• [Your task] Report the number of lines of the listing below containing the string "domino", with nothing added.

• [Source data]
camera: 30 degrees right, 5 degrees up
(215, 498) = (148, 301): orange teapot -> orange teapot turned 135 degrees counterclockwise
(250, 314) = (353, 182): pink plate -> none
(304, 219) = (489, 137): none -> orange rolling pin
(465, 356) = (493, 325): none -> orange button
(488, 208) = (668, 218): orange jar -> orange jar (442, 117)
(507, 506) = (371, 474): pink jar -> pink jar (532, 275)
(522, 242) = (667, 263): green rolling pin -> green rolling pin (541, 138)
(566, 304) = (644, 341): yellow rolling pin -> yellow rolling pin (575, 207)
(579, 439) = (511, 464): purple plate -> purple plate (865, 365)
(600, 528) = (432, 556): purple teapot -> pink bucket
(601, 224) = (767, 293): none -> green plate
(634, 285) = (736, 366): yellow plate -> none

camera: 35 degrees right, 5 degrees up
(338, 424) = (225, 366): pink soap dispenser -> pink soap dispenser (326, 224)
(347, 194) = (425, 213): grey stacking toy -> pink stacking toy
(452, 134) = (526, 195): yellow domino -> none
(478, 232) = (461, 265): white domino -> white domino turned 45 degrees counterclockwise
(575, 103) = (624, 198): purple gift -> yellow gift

---

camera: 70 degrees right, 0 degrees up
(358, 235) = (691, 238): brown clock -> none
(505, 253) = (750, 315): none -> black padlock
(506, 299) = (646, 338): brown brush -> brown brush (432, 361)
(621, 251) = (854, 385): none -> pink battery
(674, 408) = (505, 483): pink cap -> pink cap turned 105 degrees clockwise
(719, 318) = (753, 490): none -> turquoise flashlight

• [Exercise solution] 2